WHAT IS REQUIRED - Would you print out all of the data exactly and keep the pictures out of it?
[SUPPLIED MATERIAL — start]
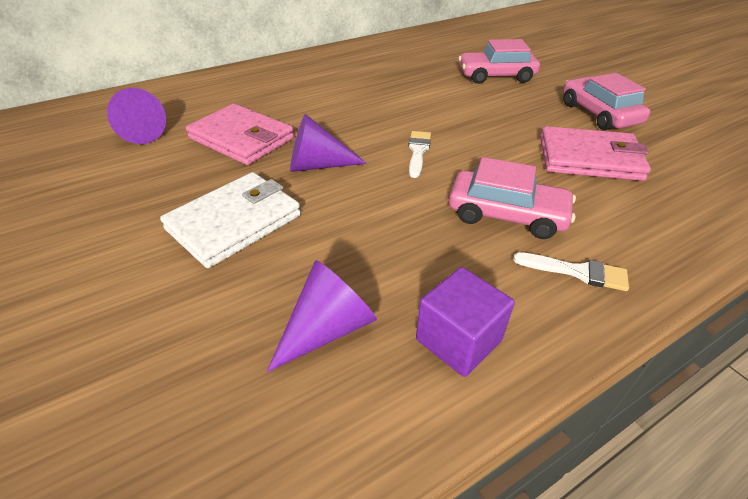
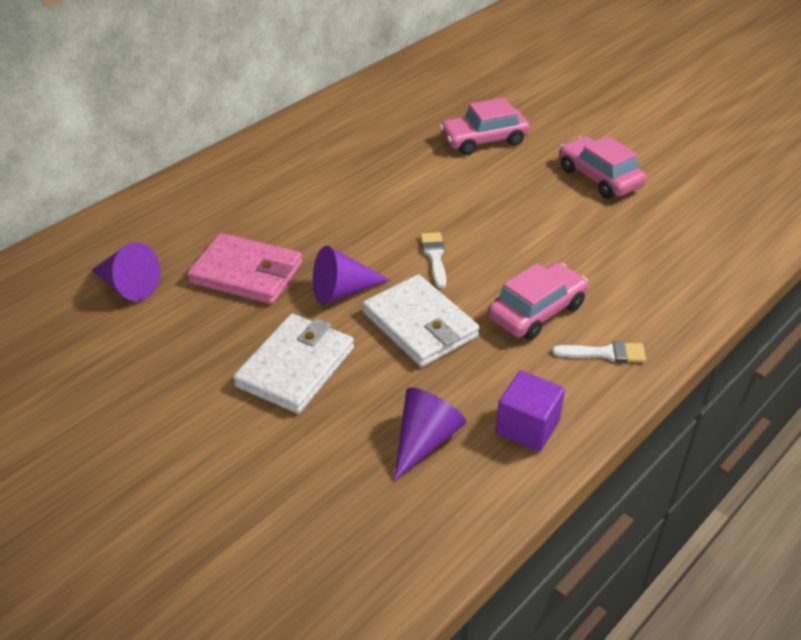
camera: 15 degrees left, 0 degrees up
(378, 206) = (420, 325): none -> white wallet
(506, 214) = (536, 311): pink car -> pink car turned 45 degrees counterclockwise
(589, 158) = (598, 235): pink wallet -> none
[SUPPLIED MATERIAL — finish]
RESULT OF THIS EXERCISE -
camera: 15 degrees left, 0 degrees up
(378, 206) = (420, 325): none -> white wallet
(506, 214) = (536, 311): pink car -> pink car turned 45 degrees counterclockwise
(589, 158) = (598, 235): pink wallet -> none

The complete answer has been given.